What to produce: How many separate lines of the data contain "table"? Give the count and nothing else.

Information given:
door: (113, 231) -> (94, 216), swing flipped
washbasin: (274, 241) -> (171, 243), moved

---

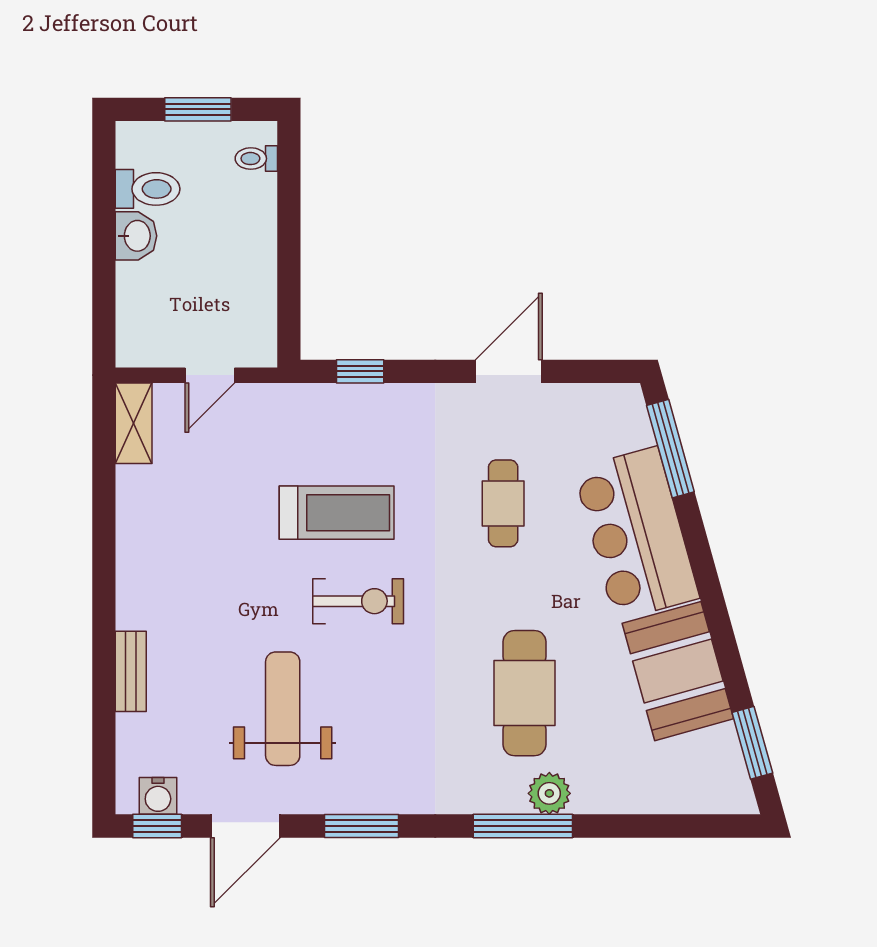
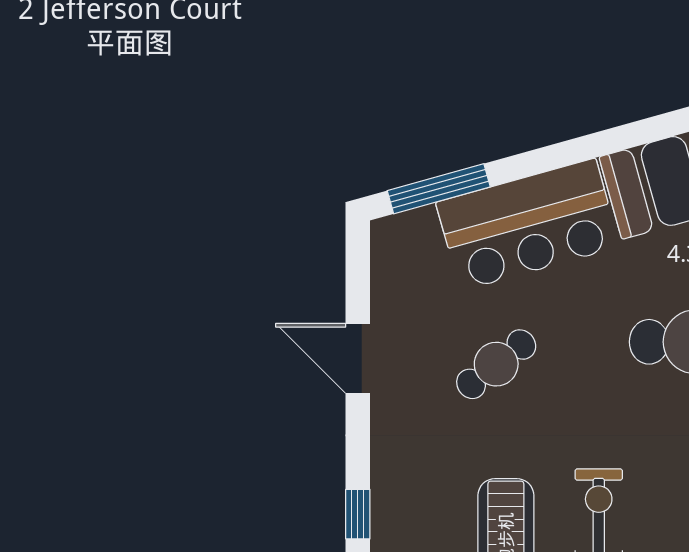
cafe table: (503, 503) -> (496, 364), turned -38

* * *

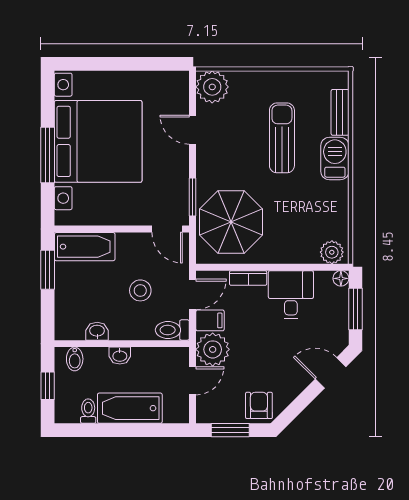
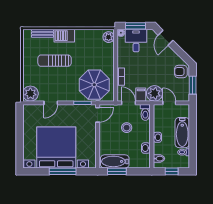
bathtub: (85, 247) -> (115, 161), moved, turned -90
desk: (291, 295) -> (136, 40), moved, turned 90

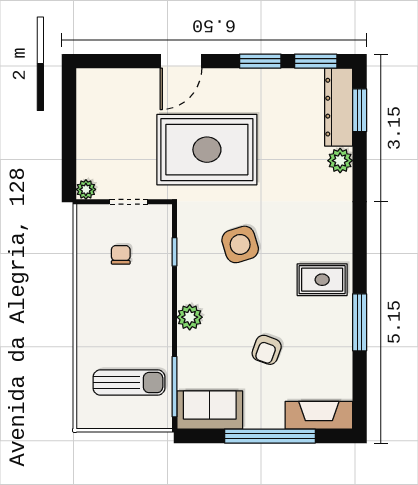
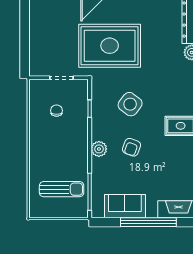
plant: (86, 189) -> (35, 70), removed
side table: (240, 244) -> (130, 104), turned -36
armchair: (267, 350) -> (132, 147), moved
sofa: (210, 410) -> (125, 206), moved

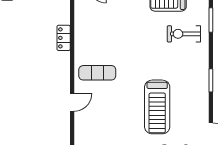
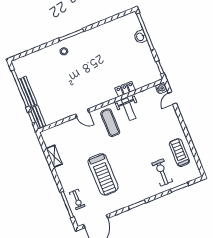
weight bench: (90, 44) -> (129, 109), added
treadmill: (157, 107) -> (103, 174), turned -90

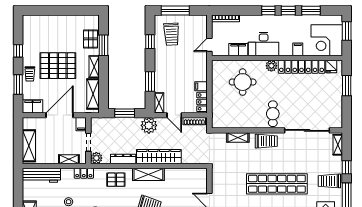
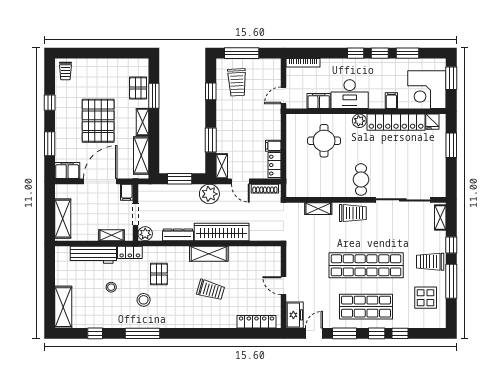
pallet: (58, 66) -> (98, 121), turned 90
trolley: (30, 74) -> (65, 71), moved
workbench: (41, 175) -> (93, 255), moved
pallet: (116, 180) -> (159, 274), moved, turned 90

Answer for this exercise: 2